### DATA SUPPLIED
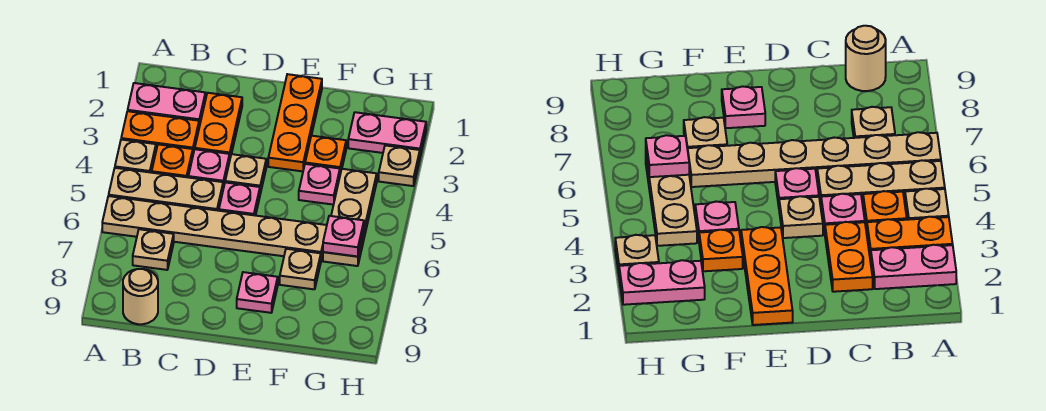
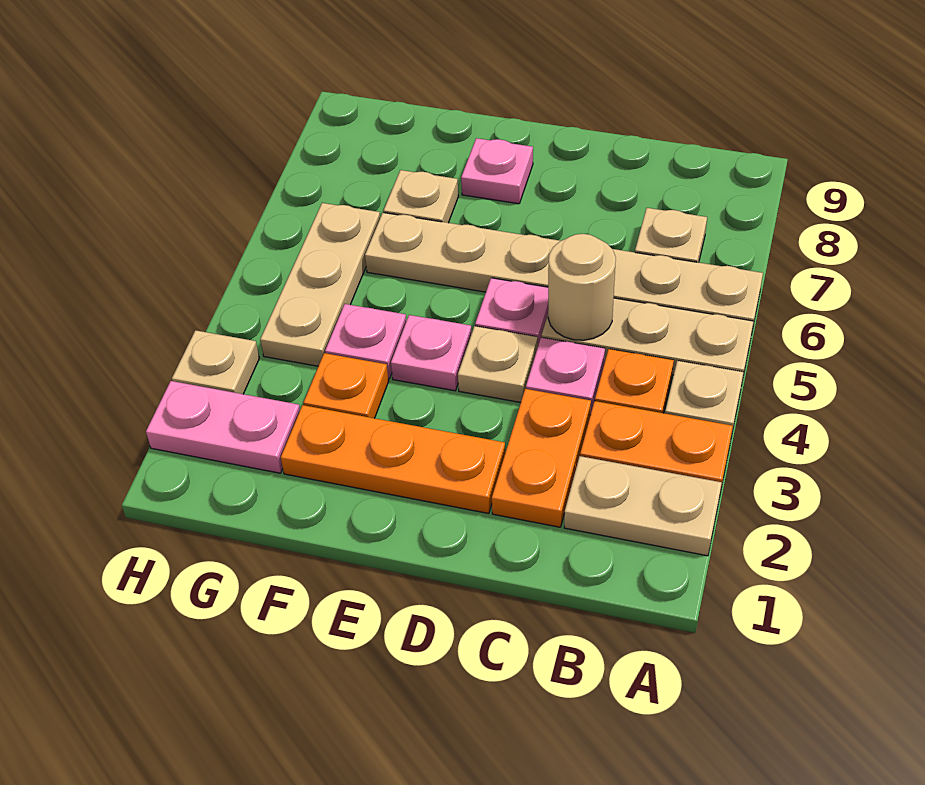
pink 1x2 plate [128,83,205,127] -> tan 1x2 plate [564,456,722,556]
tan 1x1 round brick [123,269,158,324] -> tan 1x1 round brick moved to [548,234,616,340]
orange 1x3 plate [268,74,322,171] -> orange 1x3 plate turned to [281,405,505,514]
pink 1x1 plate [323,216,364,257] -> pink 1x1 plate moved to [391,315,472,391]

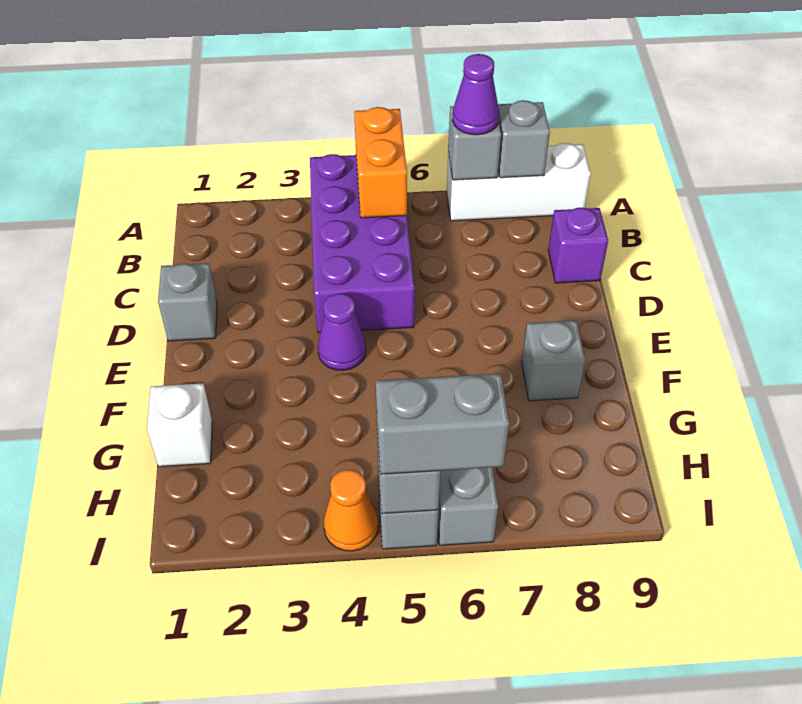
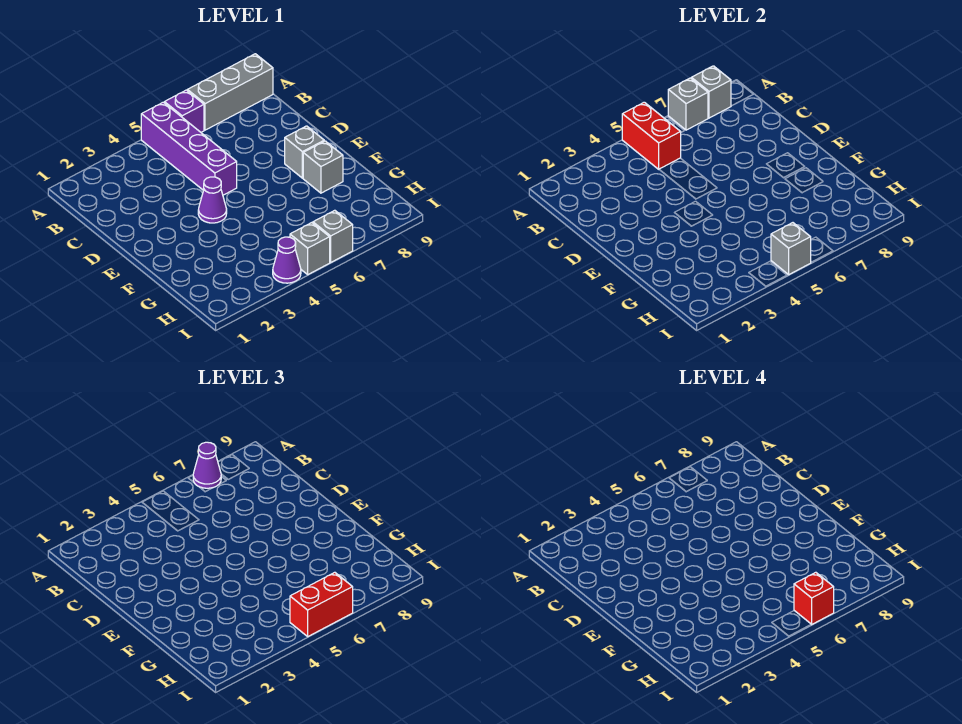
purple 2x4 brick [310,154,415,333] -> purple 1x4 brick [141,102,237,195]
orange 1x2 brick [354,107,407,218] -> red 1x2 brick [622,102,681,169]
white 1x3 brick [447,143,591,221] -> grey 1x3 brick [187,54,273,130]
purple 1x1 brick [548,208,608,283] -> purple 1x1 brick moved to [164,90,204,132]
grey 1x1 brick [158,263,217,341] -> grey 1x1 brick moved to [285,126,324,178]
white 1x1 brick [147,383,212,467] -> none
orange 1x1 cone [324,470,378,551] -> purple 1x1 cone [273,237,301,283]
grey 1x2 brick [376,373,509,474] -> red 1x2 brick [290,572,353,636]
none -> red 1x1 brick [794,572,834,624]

### TRY IT
Write out each entry exactly; any pictures stay out of the copy.

### YOUR RESPONSE
pink 1x2 plate [128,83,205,127] -> tan 1x2 plate [564,456,722,556]
tan 1x1 round brick [123,269,158,324] -> tan 1x1 round brick moved to [548,234,616,340]
orange 1x3 plate [268,74,322,171] -> orange 1x3 plate turned to [281,405,505,514]
pink 1x1 plate [323,216,364,257] -> pink 1x1 plate moved to [391,315,472,391]

purple 2x4 brick [310,154,415,333] -> purple 1x4 brick [141,102,237,195]
orange 1x2 brick [354,107,407,218] -> red 1x2 brick [622,102,681,169]
white 1x3 brick [447,143,591,221] -> grey 1x3 brick [187,54,273,130]
purple 1x1 brick [548,208,608,283] -> purple 1x1 brick moved to [164,90,204,132]
grey 1x1 brick [158,263,217,341] -> grey 1x1 brick moved to [285,126,324,178]
white 1x1 brick [147,383,212,467] -> none
orange 1x1 cone [324,470,378,551] -> purple 1x1 cone [273,237,301,283]
grey 1x2 brick [376,373,509,474] -> red 1x2 brick [290,572,353,636]
none -> red 1x1 brick [794,572,834,624]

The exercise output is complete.